AVAILABLE RECORDS START
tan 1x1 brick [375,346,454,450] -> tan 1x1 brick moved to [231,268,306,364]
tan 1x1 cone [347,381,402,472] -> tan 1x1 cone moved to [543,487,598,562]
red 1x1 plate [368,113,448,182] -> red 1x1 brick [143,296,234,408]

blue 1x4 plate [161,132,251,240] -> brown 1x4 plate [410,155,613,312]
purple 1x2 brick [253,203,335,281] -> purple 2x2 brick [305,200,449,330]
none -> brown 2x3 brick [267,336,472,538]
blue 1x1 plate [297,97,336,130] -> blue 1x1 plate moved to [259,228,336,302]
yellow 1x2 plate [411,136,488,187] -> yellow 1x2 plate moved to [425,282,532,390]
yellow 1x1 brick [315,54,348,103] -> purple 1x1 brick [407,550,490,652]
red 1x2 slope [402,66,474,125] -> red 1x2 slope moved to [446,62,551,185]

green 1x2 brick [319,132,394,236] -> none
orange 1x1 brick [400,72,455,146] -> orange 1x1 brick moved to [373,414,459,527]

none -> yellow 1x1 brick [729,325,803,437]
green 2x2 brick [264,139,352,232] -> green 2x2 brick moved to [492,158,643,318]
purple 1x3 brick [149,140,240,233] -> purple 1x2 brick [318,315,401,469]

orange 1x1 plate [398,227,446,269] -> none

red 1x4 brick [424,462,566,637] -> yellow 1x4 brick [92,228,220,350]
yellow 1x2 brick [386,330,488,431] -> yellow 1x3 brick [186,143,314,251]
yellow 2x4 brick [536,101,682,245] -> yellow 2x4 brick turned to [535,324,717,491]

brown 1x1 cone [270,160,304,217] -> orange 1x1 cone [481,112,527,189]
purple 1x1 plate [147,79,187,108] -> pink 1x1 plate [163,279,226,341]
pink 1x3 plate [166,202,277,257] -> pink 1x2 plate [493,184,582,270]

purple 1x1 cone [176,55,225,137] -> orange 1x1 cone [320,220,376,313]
AVAILABLE RECORDS END
### [WORK TO COMPLETE]
Output exactly one stretch of the listing: from the line containing "blue 1x4 plate" through the line containing "green 2x2 brick [264,139,352,232]", both end lines included.

### [ANSWER BOX]
blue 1x4 plate [161,132,251,240] -> brown 1x4 plate [410,155,613,312]
purple 1x2 brick [253,203,335,281] -> purple 2x2 brick [305,200,449,330]
none -> brown 2x3 brick [267,336,472,538]
blue 1x1 plate [297,97,336,130] -> blue 1x1 plate moved to [259,228,336,302]
yellow 1x2 plate [411,136,488,187] -> yellow 1x2 plate moved to [425,282,532,390]
yellow 1x1 brick [315,54,348,103] -> purple 1x1 brick [407,550,490,652]
red 1x2 slope [402,66,474,125] -> red 1x2 slope moved to [446,62,551,185]

green 1x2 brick [319,132,394,236] -> none
orange 1x1 brick [400,72,455,146] -> orange 1x1 brick moved to [373,414,459,527]

none -> yellow 1x1 brick [729,325,803,437]
green 2x2 brick [264,139,352,232] -> green 2x2 brick moved to [492,158,643,318]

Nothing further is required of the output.